Assignment: Could you reproduce the lines below from the one with "SW101: none -> switch (n11, n25)" through the one with "U19: NOT 74HC04"? Keep both ends and add nothing.
=== Data shown ===
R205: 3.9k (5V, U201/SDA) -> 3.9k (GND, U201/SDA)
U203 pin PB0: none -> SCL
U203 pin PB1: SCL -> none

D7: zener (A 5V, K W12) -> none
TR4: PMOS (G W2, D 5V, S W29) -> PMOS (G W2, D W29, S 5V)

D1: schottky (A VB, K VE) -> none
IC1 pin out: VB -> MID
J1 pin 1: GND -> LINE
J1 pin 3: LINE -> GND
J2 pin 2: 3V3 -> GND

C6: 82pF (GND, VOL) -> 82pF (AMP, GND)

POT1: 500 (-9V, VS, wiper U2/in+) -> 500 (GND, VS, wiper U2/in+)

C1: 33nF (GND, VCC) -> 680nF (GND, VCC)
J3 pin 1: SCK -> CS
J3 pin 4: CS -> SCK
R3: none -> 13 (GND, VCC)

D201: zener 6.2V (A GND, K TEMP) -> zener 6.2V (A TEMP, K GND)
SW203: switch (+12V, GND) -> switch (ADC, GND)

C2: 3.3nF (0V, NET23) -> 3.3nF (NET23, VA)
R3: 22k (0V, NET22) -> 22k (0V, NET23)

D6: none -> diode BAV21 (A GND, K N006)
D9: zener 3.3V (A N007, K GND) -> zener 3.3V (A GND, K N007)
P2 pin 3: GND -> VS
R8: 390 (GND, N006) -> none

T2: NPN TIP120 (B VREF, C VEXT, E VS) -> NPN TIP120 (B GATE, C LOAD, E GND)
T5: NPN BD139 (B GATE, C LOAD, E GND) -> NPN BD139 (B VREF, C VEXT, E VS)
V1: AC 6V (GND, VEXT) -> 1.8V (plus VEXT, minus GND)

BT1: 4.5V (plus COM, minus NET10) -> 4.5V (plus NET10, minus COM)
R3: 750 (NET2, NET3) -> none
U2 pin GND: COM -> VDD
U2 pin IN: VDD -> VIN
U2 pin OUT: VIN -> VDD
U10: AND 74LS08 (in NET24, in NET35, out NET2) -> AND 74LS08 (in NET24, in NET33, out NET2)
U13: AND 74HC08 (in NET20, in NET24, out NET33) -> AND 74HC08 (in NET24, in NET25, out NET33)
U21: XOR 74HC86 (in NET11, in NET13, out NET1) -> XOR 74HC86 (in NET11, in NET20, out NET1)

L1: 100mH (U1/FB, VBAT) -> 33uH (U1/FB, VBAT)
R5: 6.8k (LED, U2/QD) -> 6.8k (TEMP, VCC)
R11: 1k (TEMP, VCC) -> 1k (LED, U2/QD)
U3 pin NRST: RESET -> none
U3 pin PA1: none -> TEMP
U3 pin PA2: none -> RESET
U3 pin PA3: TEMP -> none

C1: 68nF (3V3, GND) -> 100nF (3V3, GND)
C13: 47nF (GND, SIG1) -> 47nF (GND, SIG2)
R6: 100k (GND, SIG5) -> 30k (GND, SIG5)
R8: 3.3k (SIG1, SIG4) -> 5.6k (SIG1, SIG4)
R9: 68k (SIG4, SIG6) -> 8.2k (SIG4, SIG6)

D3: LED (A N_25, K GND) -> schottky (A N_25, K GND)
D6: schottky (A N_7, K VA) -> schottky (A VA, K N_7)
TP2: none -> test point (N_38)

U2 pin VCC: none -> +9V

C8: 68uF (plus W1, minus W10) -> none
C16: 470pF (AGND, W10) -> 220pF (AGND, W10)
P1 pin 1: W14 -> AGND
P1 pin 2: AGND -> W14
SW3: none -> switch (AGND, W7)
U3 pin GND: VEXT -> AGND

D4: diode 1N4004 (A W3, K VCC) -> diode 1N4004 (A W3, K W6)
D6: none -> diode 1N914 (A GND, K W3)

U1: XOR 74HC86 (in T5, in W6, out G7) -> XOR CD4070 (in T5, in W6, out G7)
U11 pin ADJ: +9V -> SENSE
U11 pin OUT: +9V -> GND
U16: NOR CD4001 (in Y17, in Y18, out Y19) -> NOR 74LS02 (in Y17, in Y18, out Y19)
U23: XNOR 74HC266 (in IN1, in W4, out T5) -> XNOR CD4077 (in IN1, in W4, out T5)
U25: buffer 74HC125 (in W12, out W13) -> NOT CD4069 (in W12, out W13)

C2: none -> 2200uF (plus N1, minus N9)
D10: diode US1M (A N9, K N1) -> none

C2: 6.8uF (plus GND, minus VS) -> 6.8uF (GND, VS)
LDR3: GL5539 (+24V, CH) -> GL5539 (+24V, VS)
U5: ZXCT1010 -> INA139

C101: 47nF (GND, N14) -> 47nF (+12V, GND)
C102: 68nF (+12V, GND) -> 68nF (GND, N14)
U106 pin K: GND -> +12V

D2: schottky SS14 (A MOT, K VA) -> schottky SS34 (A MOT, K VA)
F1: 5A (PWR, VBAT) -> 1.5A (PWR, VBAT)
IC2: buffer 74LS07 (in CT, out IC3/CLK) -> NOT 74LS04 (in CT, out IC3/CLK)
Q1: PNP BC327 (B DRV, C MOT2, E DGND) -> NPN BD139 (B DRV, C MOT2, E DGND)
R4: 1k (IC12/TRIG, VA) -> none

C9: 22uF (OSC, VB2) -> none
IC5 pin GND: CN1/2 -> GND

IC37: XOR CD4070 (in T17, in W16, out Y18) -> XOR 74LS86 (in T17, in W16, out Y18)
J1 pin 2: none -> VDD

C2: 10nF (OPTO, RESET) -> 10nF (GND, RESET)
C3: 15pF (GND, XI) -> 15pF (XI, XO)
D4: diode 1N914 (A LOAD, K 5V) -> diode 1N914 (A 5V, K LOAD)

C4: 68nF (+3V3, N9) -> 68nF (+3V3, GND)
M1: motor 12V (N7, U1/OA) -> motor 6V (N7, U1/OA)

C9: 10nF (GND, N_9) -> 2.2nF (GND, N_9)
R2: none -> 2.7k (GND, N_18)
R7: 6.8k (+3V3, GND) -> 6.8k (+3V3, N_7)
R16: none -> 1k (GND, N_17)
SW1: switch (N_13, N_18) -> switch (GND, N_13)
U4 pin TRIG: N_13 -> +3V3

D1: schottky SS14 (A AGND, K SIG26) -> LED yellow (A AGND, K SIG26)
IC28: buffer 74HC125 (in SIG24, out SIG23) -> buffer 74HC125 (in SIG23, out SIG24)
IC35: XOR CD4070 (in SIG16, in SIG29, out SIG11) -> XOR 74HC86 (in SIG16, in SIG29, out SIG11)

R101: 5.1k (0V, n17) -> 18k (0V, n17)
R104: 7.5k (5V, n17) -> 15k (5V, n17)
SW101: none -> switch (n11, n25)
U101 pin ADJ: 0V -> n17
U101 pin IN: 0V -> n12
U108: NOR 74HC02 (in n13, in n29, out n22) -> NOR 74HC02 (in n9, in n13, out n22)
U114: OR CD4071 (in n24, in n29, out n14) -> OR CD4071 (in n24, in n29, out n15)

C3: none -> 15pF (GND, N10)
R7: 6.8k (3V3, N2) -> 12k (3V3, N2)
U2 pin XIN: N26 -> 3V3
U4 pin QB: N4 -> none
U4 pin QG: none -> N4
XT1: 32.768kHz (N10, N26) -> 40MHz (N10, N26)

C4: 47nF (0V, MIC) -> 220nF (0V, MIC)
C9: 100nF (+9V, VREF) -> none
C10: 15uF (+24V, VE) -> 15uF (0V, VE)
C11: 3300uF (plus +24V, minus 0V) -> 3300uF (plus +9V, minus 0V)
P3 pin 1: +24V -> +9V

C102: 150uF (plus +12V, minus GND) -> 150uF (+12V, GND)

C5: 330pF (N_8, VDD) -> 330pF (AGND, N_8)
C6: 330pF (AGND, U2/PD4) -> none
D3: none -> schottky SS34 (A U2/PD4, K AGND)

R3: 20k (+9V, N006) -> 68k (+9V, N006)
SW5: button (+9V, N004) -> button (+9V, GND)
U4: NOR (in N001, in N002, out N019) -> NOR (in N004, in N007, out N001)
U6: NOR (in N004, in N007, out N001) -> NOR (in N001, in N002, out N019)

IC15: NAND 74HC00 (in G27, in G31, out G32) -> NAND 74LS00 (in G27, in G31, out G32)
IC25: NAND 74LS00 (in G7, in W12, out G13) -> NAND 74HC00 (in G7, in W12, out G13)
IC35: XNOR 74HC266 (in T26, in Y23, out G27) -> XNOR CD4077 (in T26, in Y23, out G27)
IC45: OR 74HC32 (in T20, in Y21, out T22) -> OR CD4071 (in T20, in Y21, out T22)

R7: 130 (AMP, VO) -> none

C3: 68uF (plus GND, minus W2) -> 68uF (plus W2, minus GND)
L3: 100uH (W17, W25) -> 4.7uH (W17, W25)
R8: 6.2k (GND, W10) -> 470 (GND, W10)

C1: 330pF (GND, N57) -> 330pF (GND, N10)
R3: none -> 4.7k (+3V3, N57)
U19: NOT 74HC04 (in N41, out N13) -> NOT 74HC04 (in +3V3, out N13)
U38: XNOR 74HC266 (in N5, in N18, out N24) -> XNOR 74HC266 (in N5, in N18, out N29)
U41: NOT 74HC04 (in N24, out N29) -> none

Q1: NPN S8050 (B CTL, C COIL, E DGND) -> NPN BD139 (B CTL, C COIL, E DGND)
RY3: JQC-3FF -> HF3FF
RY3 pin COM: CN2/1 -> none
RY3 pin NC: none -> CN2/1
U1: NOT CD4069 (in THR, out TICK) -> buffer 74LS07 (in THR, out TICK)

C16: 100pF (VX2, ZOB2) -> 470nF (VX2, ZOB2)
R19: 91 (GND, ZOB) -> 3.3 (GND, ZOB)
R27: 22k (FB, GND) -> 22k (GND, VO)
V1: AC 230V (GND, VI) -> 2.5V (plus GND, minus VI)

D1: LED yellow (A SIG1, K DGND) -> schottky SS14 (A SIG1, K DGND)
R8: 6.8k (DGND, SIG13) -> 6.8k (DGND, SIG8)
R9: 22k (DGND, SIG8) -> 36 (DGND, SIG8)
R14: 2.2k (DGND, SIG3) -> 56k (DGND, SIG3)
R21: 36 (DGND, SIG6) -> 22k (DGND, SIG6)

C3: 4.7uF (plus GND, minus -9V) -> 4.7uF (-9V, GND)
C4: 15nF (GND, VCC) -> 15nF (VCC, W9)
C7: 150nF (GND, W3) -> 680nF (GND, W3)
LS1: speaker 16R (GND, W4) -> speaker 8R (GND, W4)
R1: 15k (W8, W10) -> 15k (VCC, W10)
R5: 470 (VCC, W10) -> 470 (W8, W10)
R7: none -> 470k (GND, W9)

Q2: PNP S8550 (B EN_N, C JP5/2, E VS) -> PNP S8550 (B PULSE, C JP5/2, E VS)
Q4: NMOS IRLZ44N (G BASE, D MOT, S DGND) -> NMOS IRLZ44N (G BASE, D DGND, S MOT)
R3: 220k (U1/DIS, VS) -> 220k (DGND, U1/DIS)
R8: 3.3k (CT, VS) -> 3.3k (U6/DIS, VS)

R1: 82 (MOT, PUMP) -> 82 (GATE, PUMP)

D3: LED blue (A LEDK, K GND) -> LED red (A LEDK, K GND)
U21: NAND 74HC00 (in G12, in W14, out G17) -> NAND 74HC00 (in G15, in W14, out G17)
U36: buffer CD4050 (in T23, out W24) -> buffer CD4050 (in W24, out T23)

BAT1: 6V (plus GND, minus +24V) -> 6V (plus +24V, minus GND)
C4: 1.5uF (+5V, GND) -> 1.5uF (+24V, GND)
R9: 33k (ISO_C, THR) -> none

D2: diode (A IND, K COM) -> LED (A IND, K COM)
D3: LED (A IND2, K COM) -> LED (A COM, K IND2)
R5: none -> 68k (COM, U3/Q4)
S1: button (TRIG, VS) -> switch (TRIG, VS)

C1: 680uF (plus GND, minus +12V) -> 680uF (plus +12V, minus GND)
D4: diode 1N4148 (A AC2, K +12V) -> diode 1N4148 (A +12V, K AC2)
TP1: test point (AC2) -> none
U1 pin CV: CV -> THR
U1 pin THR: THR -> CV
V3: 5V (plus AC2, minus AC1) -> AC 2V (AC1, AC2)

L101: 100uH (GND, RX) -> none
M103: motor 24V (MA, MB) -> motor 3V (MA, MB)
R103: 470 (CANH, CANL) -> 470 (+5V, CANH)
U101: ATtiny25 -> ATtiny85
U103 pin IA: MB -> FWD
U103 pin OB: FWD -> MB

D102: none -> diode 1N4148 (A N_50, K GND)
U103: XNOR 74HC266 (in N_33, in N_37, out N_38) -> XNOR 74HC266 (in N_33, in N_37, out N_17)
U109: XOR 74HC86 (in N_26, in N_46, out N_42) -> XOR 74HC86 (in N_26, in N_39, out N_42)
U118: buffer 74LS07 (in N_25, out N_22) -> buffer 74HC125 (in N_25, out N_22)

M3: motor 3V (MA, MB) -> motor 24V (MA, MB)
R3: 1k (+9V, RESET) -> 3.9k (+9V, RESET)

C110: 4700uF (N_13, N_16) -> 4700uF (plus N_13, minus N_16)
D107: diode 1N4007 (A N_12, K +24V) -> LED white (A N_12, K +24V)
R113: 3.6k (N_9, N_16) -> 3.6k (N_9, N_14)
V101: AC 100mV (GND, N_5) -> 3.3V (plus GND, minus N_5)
===
Solution:
SW101: none -> switch (n11, n25)
U101 pin ADJ: 0V -> n17
U101 pin IN: 0V -> n12
U108: NOR 74HC02 (in n13, in n29, out n22) -> NOR 74HC02 (in n9, in n13, out n22)
U114: OR CD4071 (in n24, in n29, out n14) -> OR CD4071 (in n24, in n29, out n15)

C3: none -> 15pF (GND, N10)
R7: 6.8k (3V3, N2) -> 12k (3V3, N2)
U2 pin XIN: N26 -> 3V3
U4 pin QB: N4 -> none
U4 pin QG: none -> N4
XT1: 32.768kHz (N10, N26) -> 40MHz (N10, N26)

C4: 47nF (0V, MIC) -> 220nF (0V, MIC)
C9: 100nF (+9V, VREF) -> none
C10: 15uF (+24V, VE) -> 15uF (0V, VE)
C11: 3300uF (plus +24V, minus 0V) -> 3300uF (plus +9V, minus 0V)
P3 pin 1: +24V -> +9V

C102: 150uF (plus +12V, minus GND) -> 150uF (+12V, GND)

C5: 330pF (N_8, VDD) -> 330pF (AGND, N_8)
C6: 330pF (AGND, U2/PD4) -> none
D3: none -> schottky SS34 (A U2/PD4, K AGND)

R3: 20k (+9V, N006) -> 68k (+9V, N006)
SW5: button (+9V, N004) -> button (+9V, GND)
U4: NOR (in N001, in N002, out N019) -> NOR (in N004, in N007, out N001)
U6: NOR (in N004, in N007, out N001) -> NOR (in N001, in N002, out N019)

IC15: NAND 74HC00 (in G27, in G31, out G32) -> NAND 74LS00 (in G27, in G31, out G32)
IC25: NAND 74LS00 (in G7, in W12, out G13) -> NAND 74HC00 (in G7, in W12, out G13)
IC35: XNOR 74HC266 (in T26, in Y23, out G27) -> XNOR CD4077 (in T26, in Y23, out G27)
IC45: OR 74HC32 (in T20, in Y21, out T22) -> OR CD4071 (in T20, in Y21, out T22)

R7: 130 (AMP, VO) -> none

C3: 68uF (plus GND, minus W2) -> 68uF (plus W2, minus GND)
L3: 100uH (W17, W25) -> 4.7uH (W17, W25)
R8: 6.2k (GND, W10) -> 470 (GND, W10)

C1: 330pF (GND, N57) -> 330pF (GND, N10)
R3: none -> 4.7k (+3V3, N57)
U19: NOT 74HC04 (in N41, out N13) -> NOT 74HC04 (in +3V3, out N13)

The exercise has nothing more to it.